(Dataset entries)
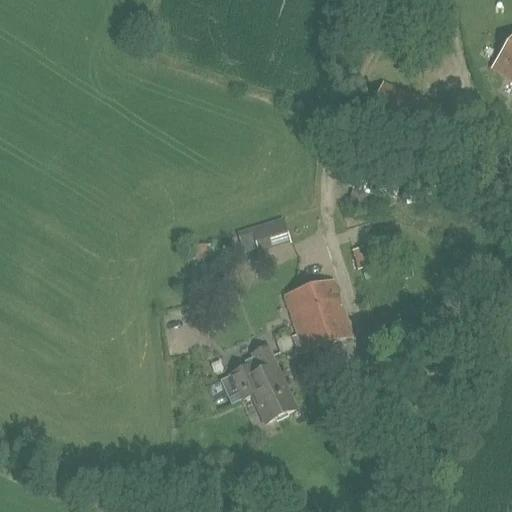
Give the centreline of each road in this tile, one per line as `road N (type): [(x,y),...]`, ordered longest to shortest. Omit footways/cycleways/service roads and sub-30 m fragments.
road 1 (unclassified): [(387,511),(354,384),(360,332),(326,213),(326,174),(390,0)]
road 2 (unclassified): [(420,511),(438,417),(511,265)]
road 3 (unclassified): [(511,137),(464,86),(440,0)]
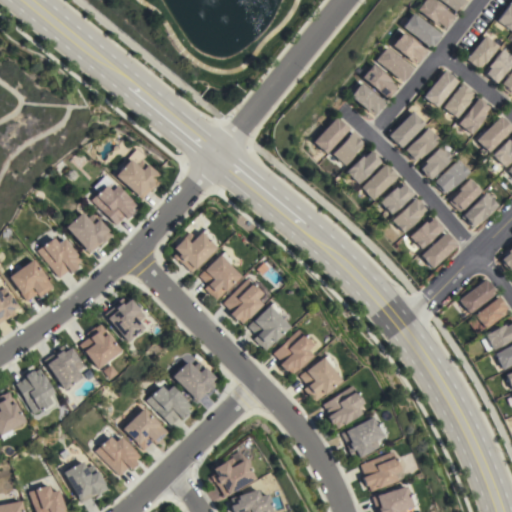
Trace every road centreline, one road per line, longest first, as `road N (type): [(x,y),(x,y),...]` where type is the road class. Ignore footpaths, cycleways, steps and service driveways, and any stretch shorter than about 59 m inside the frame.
road 1 (residential): [(130,254),(258,383),(319,461),(344,511)]
road 2 (tertiary): [(497,511),(428,368),(311,236)]
road 3 (residential): [(213,157),(130,254),(0,355)]
road 4 (residential): [(213,157),(331,0)]
road 5 (residential): [(120,511),(258,383)]
road 6 (residential): [(349,115),(474,252)]
road 7 (residential): [(375,139),(481,0)]
road 8 (residential): [(511,215),(398,327)]
road 9 (tertiary): [(311,236),(213,157)]
road 10 (tertiary): [(120,78),(25,0)]
road 11 (tertiary): [(213,157),(120,78)]
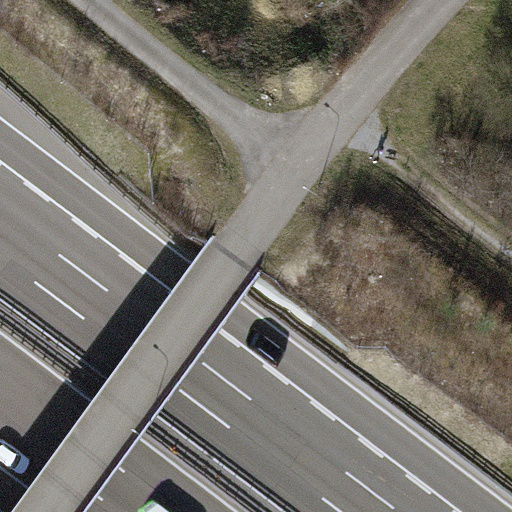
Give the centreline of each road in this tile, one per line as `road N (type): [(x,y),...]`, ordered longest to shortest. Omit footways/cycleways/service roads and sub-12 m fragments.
road 1 (motorway): [(489,511),(355,399),(0,137)]
road 2 (motorway): [(370,511),(0,231)]
road 3 (track): [(91,0),(296,171)]
road 4 (motorway): [(0,400),(148,511)]
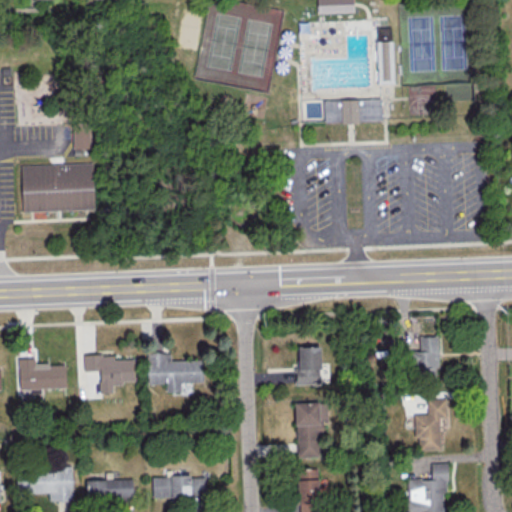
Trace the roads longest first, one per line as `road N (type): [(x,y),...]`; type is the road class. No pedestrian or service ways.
road 1 (tertiary): [(245,283),(0,292)]
road 2 (residential): [(494,511),(488,273)]
road 3 (residential): [(245,283),(250,511)]
road 4 (tertiary): [(511,271),(344,278)]
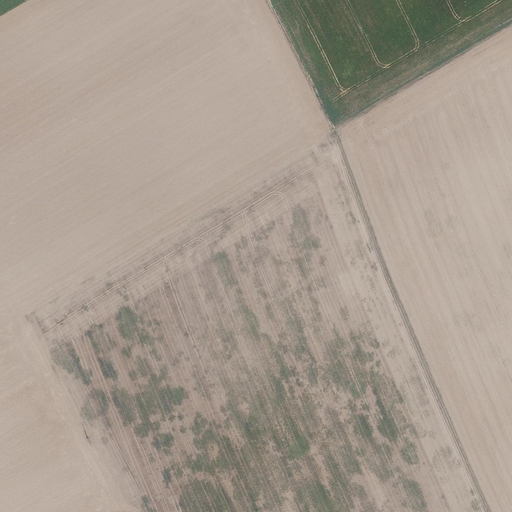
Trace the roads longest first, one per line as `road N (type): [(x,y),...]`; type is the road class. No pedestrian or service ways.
road 1 (track): [(268,0),(333,128),(489,511)]
road 2 (track): [(333,128),(511,19)]
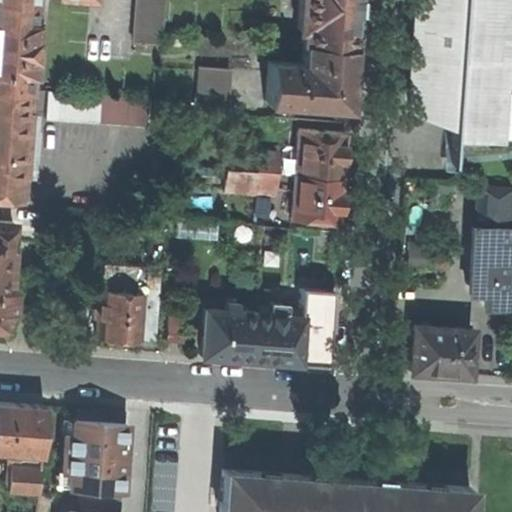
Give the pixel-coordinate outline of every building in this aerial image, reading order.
[(25,69),(29,70),(32,17),(28,16),(29,0),(0,0),(0,85),(24,87),(25,69)] [(161,0),(132,0),(130,45),(159,47),(161,0)] [(347,43),(350,0),(294,0),(292,25),(297,26),(296,39),(299,40),(347,43)] [(511,0),(411,0),(406,70),(409,71),(407,108),(450,123),(448,154),(511,146),(511,0)] [(347,43),(299,40),(298,59),(264,57),(262,98),(344,102),(347,43)] [(226,67),(196,65),(193,108),(223,110),(226,67)] [(19,170),(24,170),(25,154),(28,154),(29,141),(20,141),(21,133),(28,134),(29,124),(27,124),(28,108),(23,107),(24,87),(0,85),(0,194),(17,195),(19,170)] [(148,98),(46,90),(44,117),(146,125),(148,98)] [(293,126),(290,171),(340,174),(343,129),(293,126)] [(254,150),(253,168),(274,169),(275,151),(254,150)] [(253,168),(223,166),(221,189),(272,193),(274,169),(253,168)] [(340,174),(290,171),(287,216),(337,219),(340,174)] [(474,225),(508,226),(510,187),(476,185),(474,225)] [(0,271),(7,272),(10,220),(0,218),(0,271)] [(508,226),(474,225),(470,289),(504,291),(508,226)] [(413,241),(405,241),(405,262),(421,263),(421,248),(413,248),(413,241)] [(138,296),(139,274),(140,262),(98,260),(94,334),(136,337),(138,296)] [(7,272),(0,271),(0,327),(3,328),(4,312),(10,308),(11,287),(6,281),(7,272)] [(32,275),(18,274),(16,301),(31,302),(32,275)] [(139,274),(138,296),(144,296),(142,337),(154,338),(158,275),(139,274)] [(32,275),(31,302),(45,304),(47,276),(32,275)] [(222,308),(201,306),(197,354),(247,358),(251,309),(234,308),(235,301),(222,300),(222,308)] [(266,311),(251,309),(247,358),(296,361),(299,313),(280,311),(280,301),(267,300),(266,311)] [(182,310),(165,309),(164,339),(181,340),(182,310)] [(409,323),(406,368),(466,372),(469,326),(409,323)] [(0,451),(39,453),(42,402),(0,399),(0,451)] [(71,433),(63,433),(62,450),(120,454),(122,421),(72,418),(71,433)] [(120,454),(62,450),(61,468),(68,468),(67,484),(94,486),(117,487),(120,454)] [(38,461),(8,459),(6,486),(36,488),(38,461)] [(466,511),(468,485),(221,469),(217,511),(466,511)] [(117,500),(117,487),(94,486),(93,499),(117,500)] [(110,511),(115,511),(117,500),(93,499),(92,511),(110,511)]
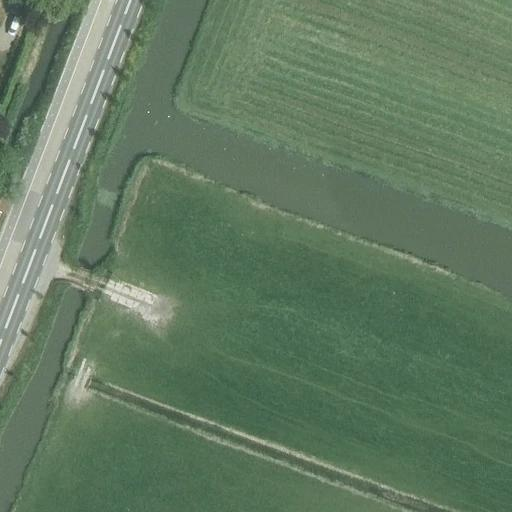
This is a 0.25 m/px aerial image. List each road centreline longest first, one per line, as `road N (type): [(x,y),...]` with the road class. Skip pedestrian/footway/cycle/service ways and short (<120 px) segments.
road 1 (primary): [(0,339),(129,0)]
road 2 (track): [(152,306),(29,263)]
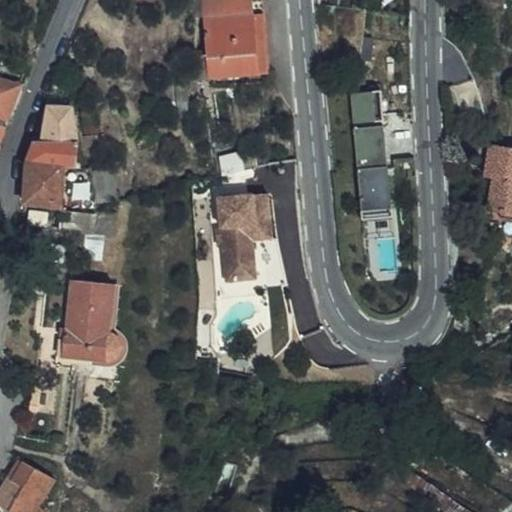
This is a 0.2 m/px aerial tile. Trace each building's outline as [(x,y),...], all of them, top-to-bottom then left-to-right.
[(264,67),(257,0),(198,0),(205,73),(264,67)] [(0,81),(0,117),(9,120),(18,87),(0,81)] [(352,91),(355,122),(384,119),(381,88),(352,91)] [(49,109),(48,140),(61,141),(60,109),(49,109)] [(382,122),(351,126),(360,217),(391,214),(382,122)] [(71,142),(61,141),(48,140),(33,139),(25,162),(61,166),(69,168),(71,142)] [(496,214),(492,238),(511,241),(511,151),(487,147),(482,180),(490,180),(485,213),(496,214)] [(56,204),(61,166),(25,162),(21,200),(56,204)] [(219,282),(249,280),(248,239),(247,225),(267,222),(262,193),(213,199),(219,282)] [(248,239),(269,236),(267,222),(247,225),(248,239)] [(65,260),(54,259),(51,276),(63,277),(65,260)] [(120,336),(117,334),(114,333),(118,285),(76,279),(71,325),(66,325),(63,355),(111,363),(113,363),(117,361),(120,359),(122,356),(124,353),(125,349),(125,346),(124,342),(123,339),(120,336)] [(57,386),(38,384),(33,408),(53,412),(57,386)] [(40,511),(59,480),(22,458),(0,495),(0,504),(13,511),(40,511)] [(511,511),(511,496),(444,479),(439,500),(488,511),(511,511)] [(447,511),(388,497),(384,511),(447,511)]
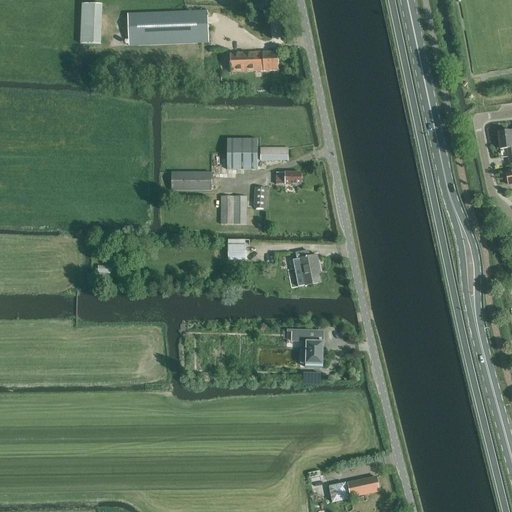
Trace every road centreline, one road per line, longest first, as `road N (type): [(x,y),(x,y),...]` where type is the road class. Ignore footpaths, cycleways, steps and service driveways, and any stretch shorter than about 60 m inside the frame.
road 1 (unclassified): [(414,511),(300,0)]
road 2 (primary): [(511,459),(407,0)]
road 3 (residential): [(511,215),(488,185),(478,120),(511,113)]
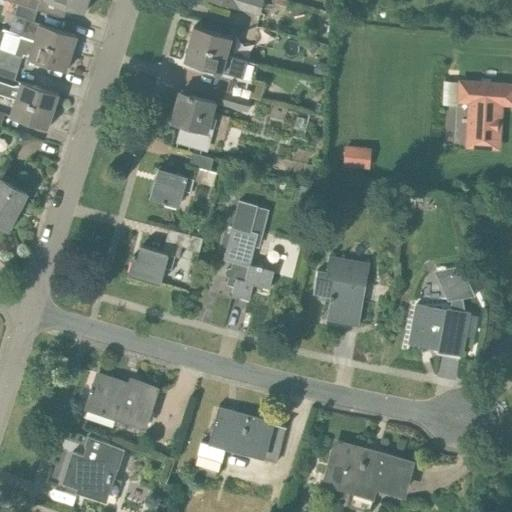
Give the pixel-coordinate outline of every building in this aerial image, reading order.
[(89,0),(6,0),(17,4),(37,10),(40,0),(43,0),(67,7),(85,13),(89,0)] [(217,0),(261,12),(264,0),(217,0)] [(20,37),(72,53),(78,36),(33,22),(37,10),(17,4),(13,16),(25,20),(20,37)] [(194,26),(190,44),(228,54),(233,36),(194,26)] [(0,62),(18,68),(22,57),(66,71),(72,53),(20,37),(14,55),(0,50),(0,62)] [(228,54),(190,44),(185,61),(233,75),(228,92),(252,98),(262,101),(266,84),(242,77),(247,60),(228,54)] [(18,68),(0,62),(0,75),(14,81),(18,68)] [(0,94),(16,99),(54,111),(59,94),(21,82),(20,86),(14,86),(0,81),(0,94)] [(511,85),(461,82),(460,100),(472,101),(469,145),(497,147),(500,103),(511,103),(511,85)] [(252,98),(228,92),(224,91),(220,105),(248,113),(252,98)] [(190,96),(180,93),(172,122),(208,132),(216,102),(190,94),(190,96)] [(54,111),(16,99),(10,117),(48,129),(54,111)] [(369,169),(371,148),(345,145),(342,166),(369,169)] [(210,170),(213,158),(192,152),(189,165),(210,170)] [(318,178),(320,166),(307,163),(304,175),(318,178)] [(190,192),(194,178),(186,176),(159,168),(151,197),(178,205),(182,190),(190,192)] [(0,224),(9,229),(27,194),(0,179),(0,224)] [(313,208),(317,189),(300,185),(296,204),(313,208)] [(483,203),(469,204),(470,215),(484,214),(483,203)] [(234,286),(233,291),(231,299),(248,304),(254,283),(269,287),(274,270),(250,264),(258,233),(233,226),(224,259),(232,262),(231,268),(230,268),(227,269),(226,272),(226,275),(228,277),(227,284),(234,286)] [(199,252),(203,239),(169,230),(162,251),(143,246),(139,258),(135,257),(130,275),(160,283),(164,267),(172,269),(175,257),(179,258),(182,247),(199,252)] [(359,325),(369,264),(329,257),(326,272),(316,270),(313,293),(331,296),(327,319),(359,325)] [(465,313),(462,298),(475,296),(460,266),(433,271),(447,300),(450,300),(451,310),(447,309),(447,311),(417,306),(410,343),(441,348),(441,350),(461,353),(468,313),(465,313)] [(500,356),(502,343),(491,341),(489,354),(500,356)] [(137,387),(98,373),(87,407),(145,426),(158,388),(139,382),(137,387)] [(277,463),(285,426),(218,409),(211,438),(204,436),(196,472),(220,478),(226,450),(277,463)] [(106,501),(117,468),(118,469),(124,449),(91,438),(86,457),(72,453),(62,482),(77,487),(75,491),(106,501)] [(376,460),(335,449),(326,482),(325,486),(374,498),(377,489),(402,495),(403,492),(411,463),(377,454),(376,460)]
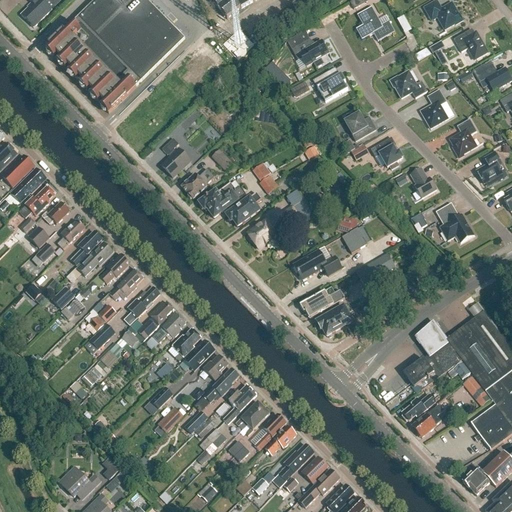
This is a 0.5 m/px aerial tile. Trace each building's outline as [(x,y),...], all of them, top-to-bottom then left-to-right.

Task instructions:
Turn the records above, starting at the line that contains "sub-12 m fragments." and ending at the line that contains "road 4 (motorway): [(0,400),(148,511)]", into a Markdown table with the columns Row and Line, numbering each row and skipping blank lines.

Answer to the problem:
| Row | Line |
|---|---|
| 1 | Give the centreline of each road in this tile, one per line as `road N (type): [(x,y),...]`, ordered longest to shortest. Omit footways/cycleways/service roads and sub-12 m fragments. |
| 2 | road 1 (motorway): [(489,511),(355,399),(0,137)] |
| 3 | road 2 (motorway): [(370,511),(0,231)] |
| 4 | road 3 (track): [(91,0),(296,171)] |
| 5 | road 4 (motorway): [(0,400),(148,511)] |